Scene images with change listings:
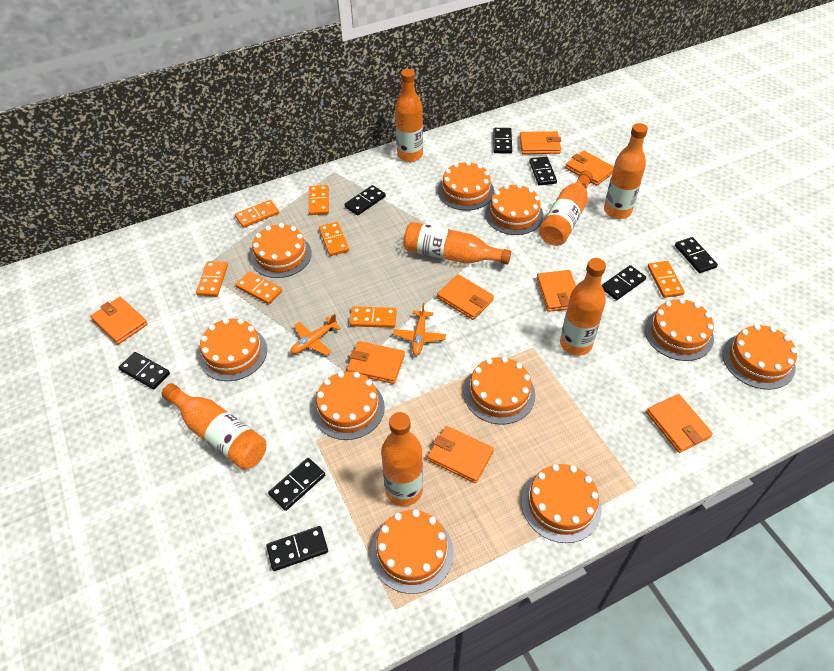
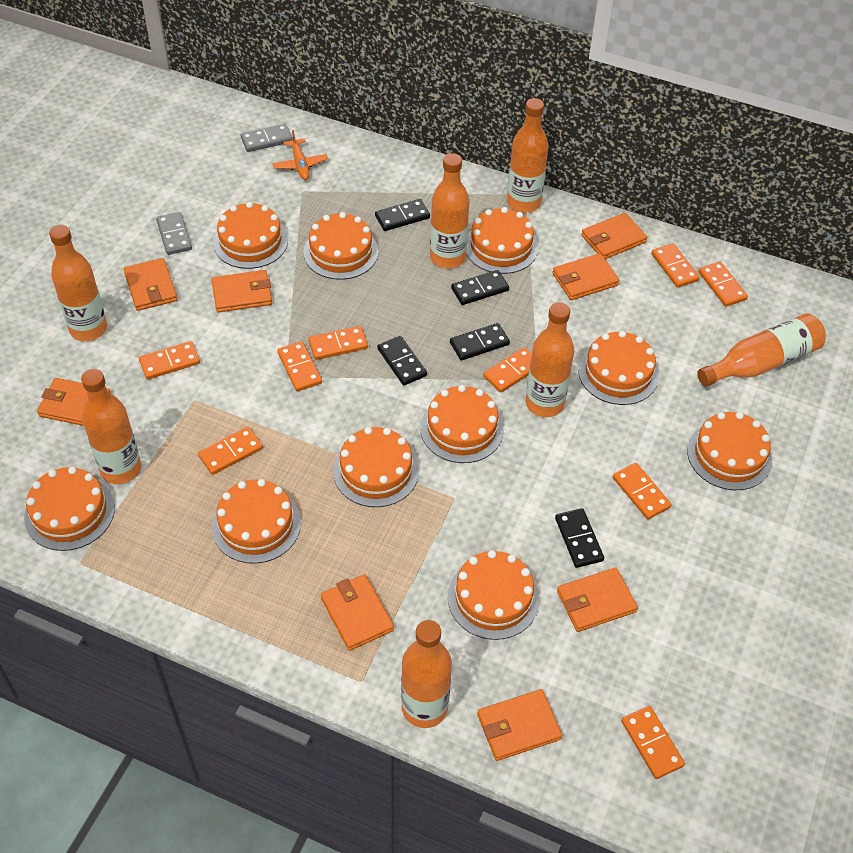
black domino: 8 -> 5
grey domino: 0 -> 2
orange domino: 7 -> 9
orange plane: 2 -> 1

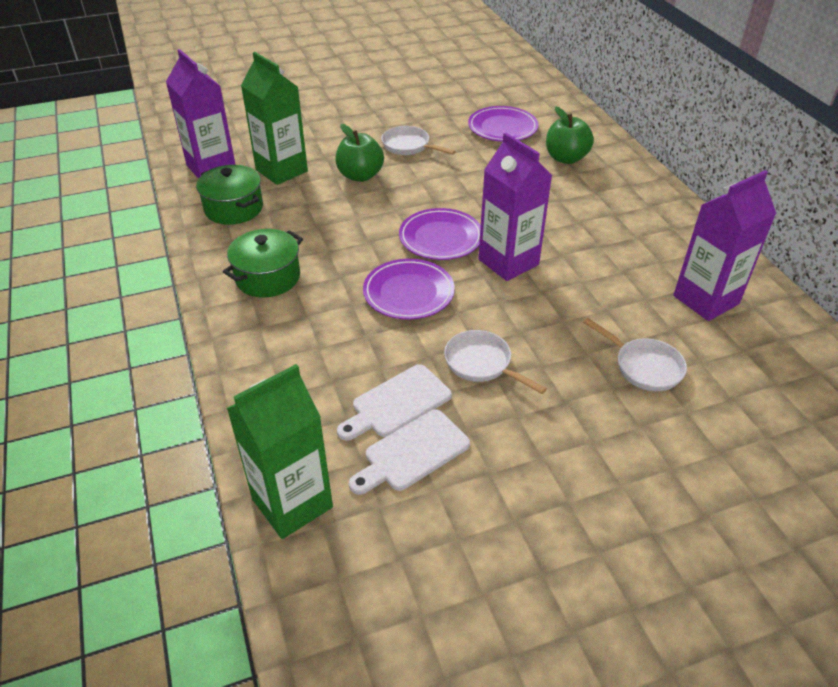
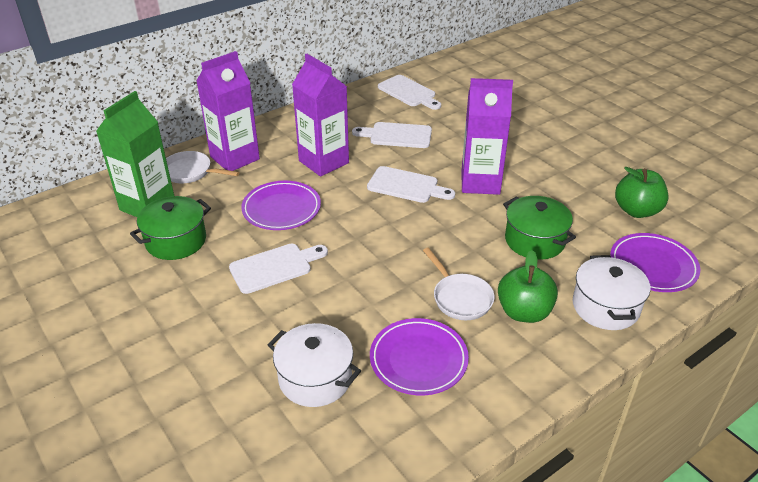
green carton: 2 -> 1
white cutting board: 2 -> 4
white pan: 3 -> 2
white pot: 0 -> 2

Required work -
With the pictures left out, please output each line from the one containing "grey domino: 0 -> 2" through the end of the entries, exactly as it is.

Solution for this exercise -
grey domino: 0 -> 2
orange domino: 7 -> 9
orange plane: 2 -> 1

green carton: 2 -> 1
white cutting board: 2 -> 4
white pan: 3 -> 2
white pot: 0 -> 2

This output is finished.